**Task to complete**.
Once the line with "C2: none -> 2.2uF (GND, VA)" is found in the entries below, repeat it and each following line exactly, up to and including the line with "R10: 2.2k (VA, VE) -> 820 (VA, VE)". Add no other lines.

**Supplied material**.
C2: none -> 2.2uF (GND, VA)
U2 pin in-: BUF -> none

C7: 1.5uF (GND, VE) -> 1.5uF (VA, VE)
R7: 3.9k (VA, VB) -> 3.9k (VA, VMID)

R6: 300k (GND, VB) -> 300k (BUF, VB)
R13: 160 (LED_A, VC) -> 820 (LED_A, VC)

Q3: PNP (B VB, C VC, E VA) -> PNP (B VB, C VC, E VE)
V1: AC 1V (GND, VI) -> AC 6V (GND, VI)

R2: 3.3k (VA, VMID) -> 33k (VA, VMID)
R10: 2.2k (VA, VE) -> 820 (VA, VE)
--
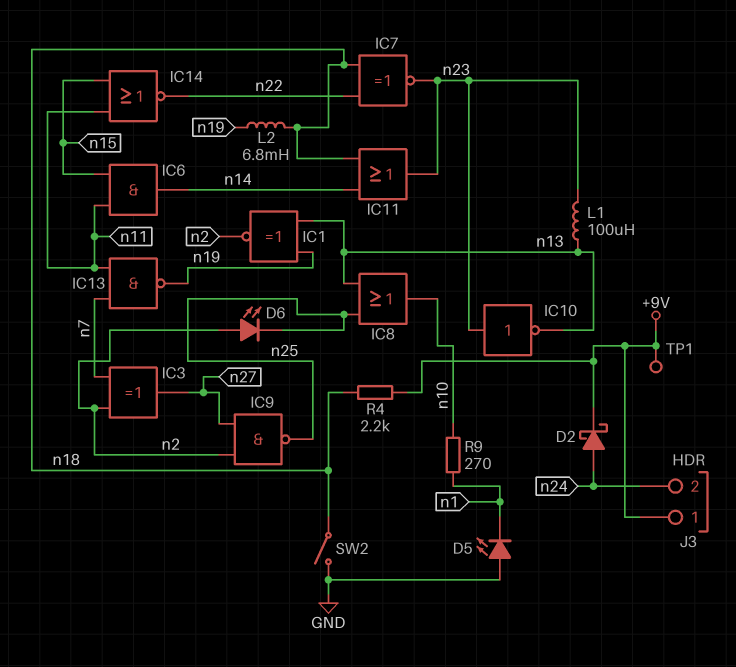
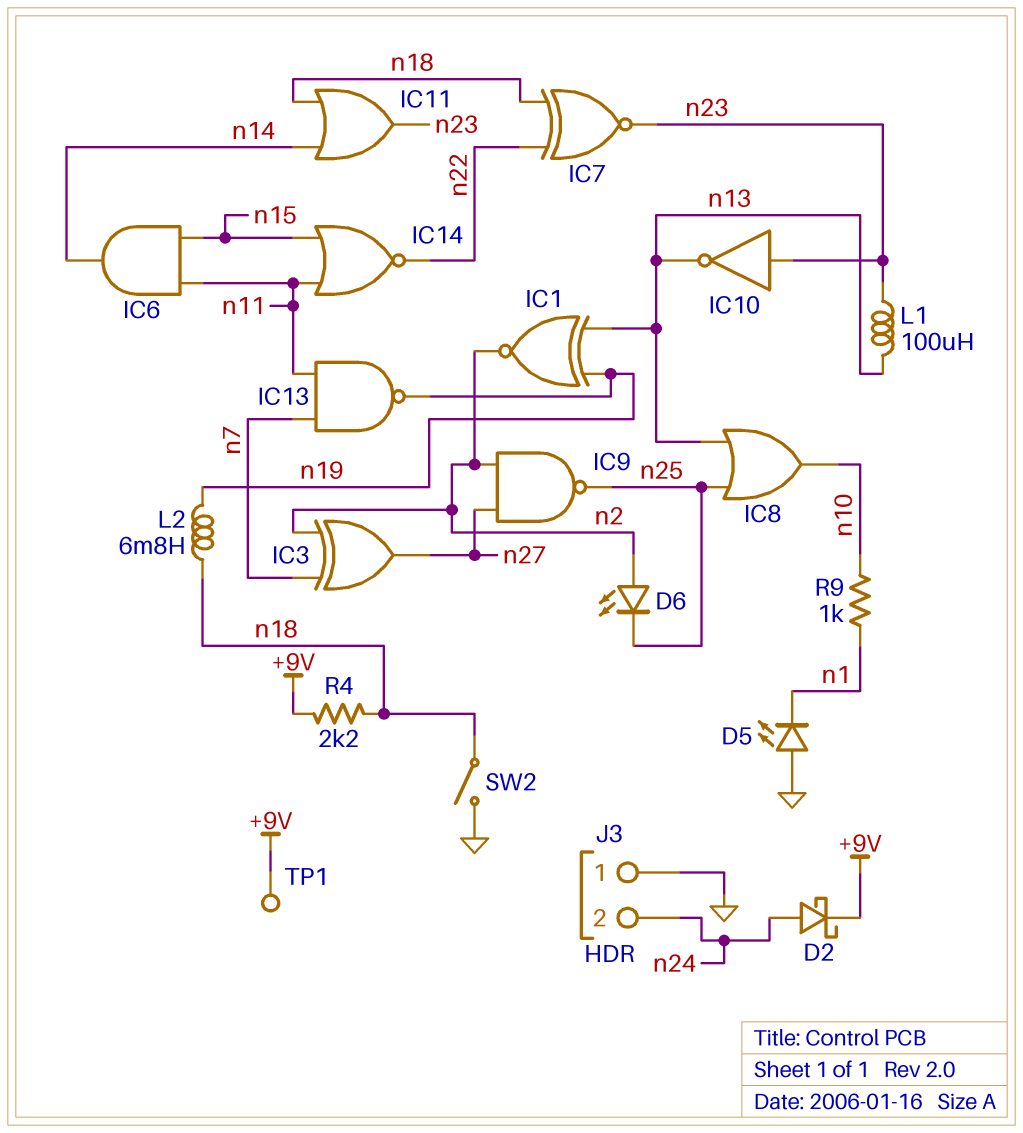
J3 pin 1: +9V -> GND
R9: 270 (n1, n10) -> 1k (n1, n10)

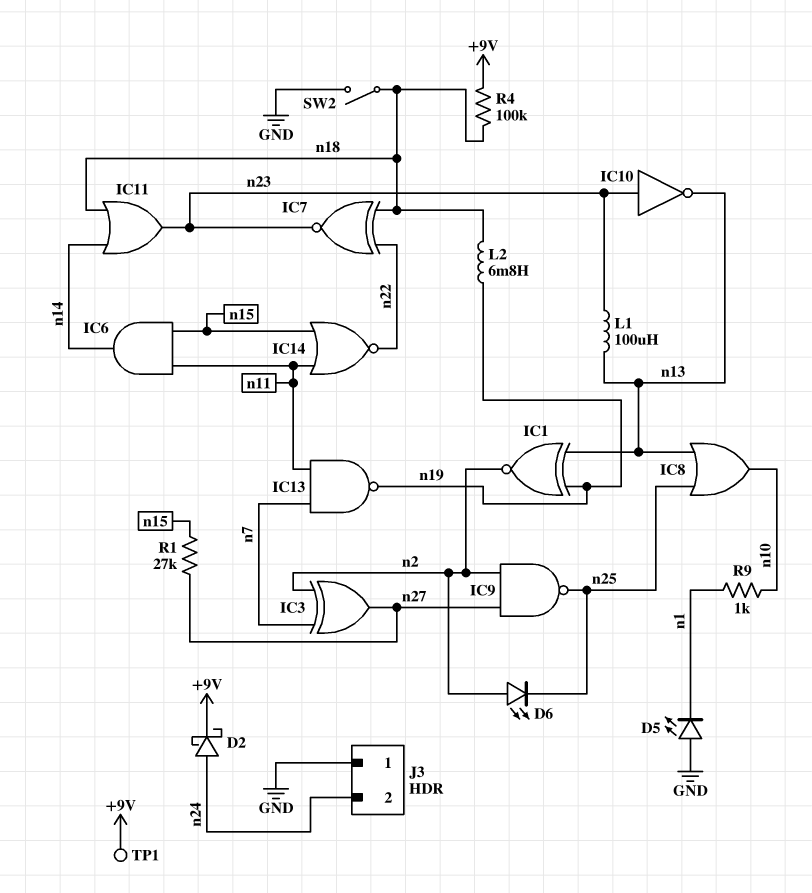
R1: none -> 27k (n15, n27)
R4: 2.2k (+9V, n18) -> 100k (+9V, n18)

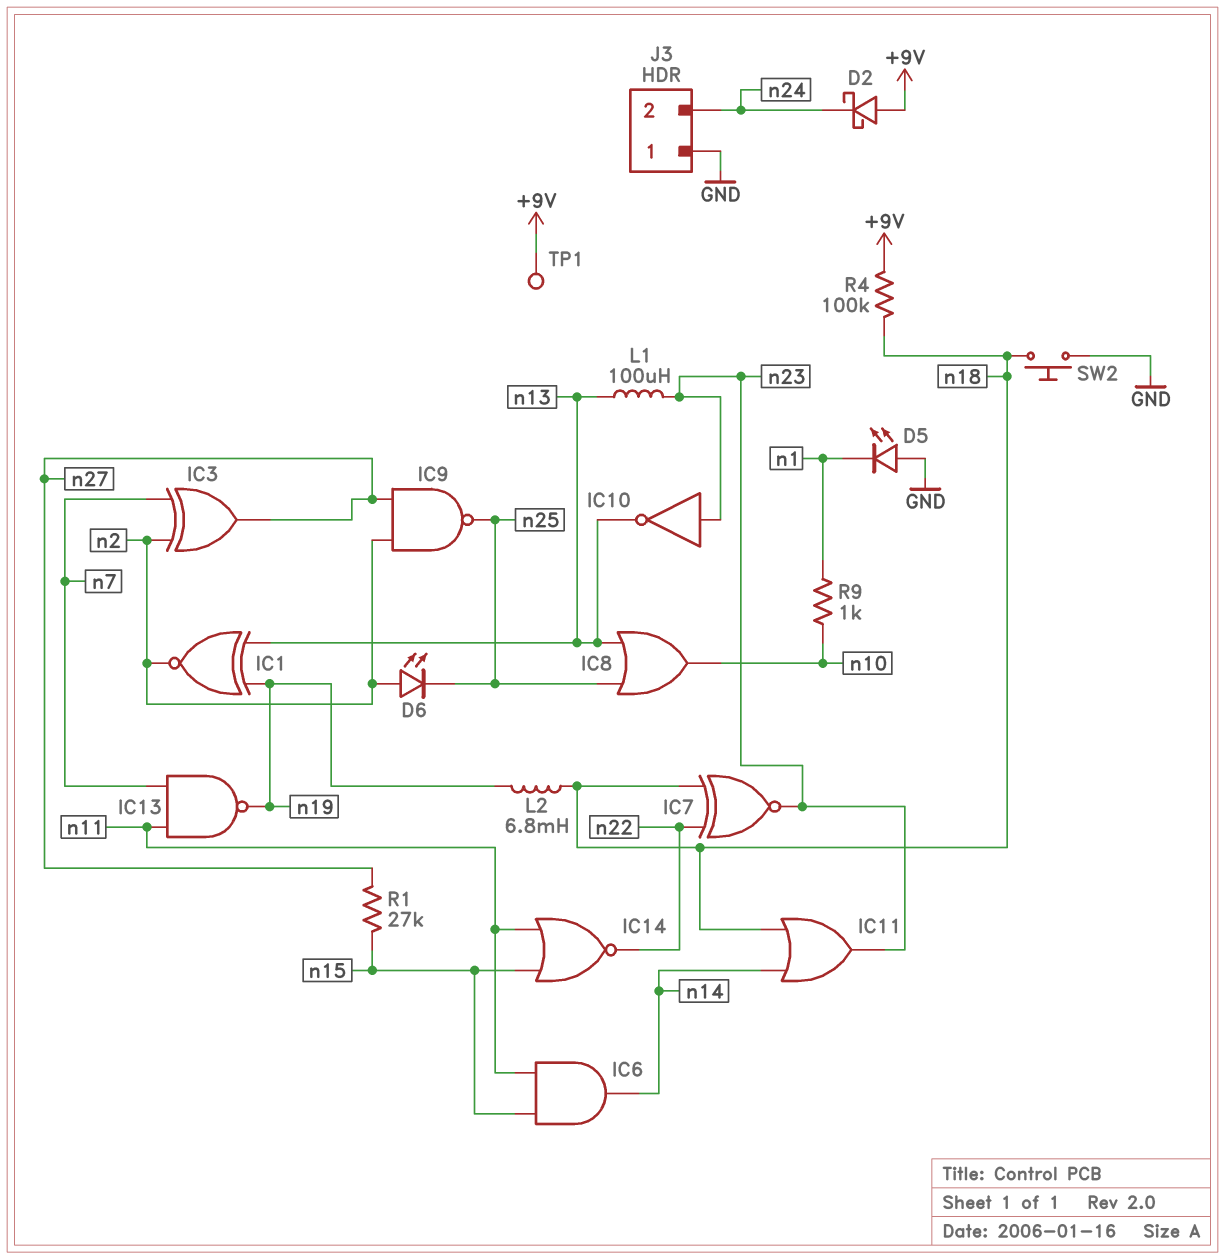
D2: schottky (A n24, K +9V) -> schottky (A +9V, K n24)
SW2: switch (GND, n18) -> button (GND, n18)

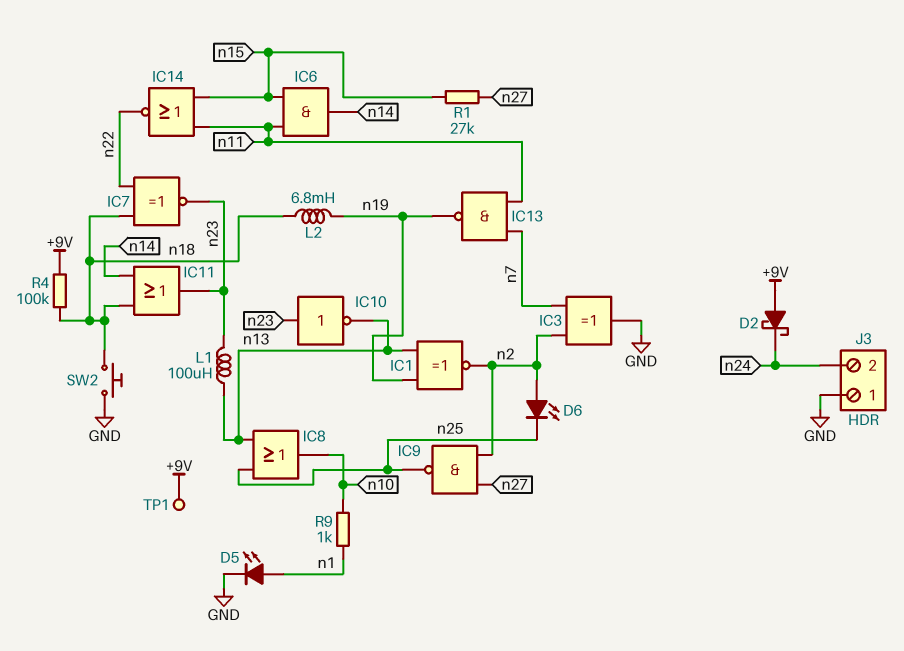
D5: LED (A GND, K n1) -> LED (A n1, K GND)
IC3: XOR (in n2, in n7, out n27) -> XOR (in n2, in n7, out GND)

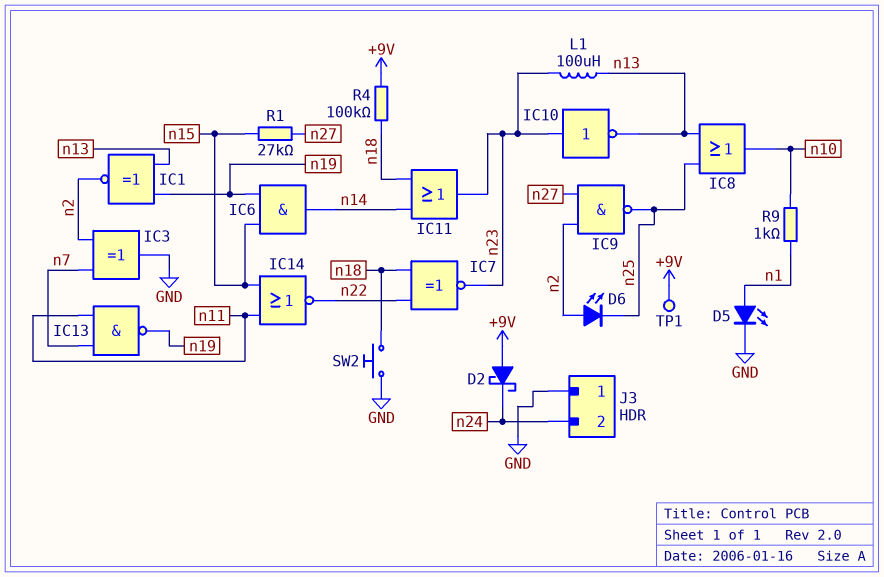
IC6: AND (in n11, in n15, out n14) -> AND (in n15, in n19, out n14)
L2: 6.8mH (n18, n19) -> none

**Worked solution**.
C2: none -> 2.2uF (GND, VA)
U2 pin in-: BUF -> none

C7: 1.5uF (GND, VE) -> 1.5uF (VA, VE)
R7: 3.9k (VA, VB) -> 3.9k (VA, VMID)

R6: 300k (GND, VB) -> 300k (BUF, VB)
R13: 160 (LED_A, VC) -> 820 (LED_A, VC)

Q3: PNP (B VB, C VC, E VA) -> PNP (B VB, C VC, E VE)
V1: AC 1V (GND, VI) -> AC 6V (GND, VI)

R2: 3.3k (VA, VMID) -> 33k (VA, VMID)
R10: 2.2k (VA, VE) -> 820 (VA, VE)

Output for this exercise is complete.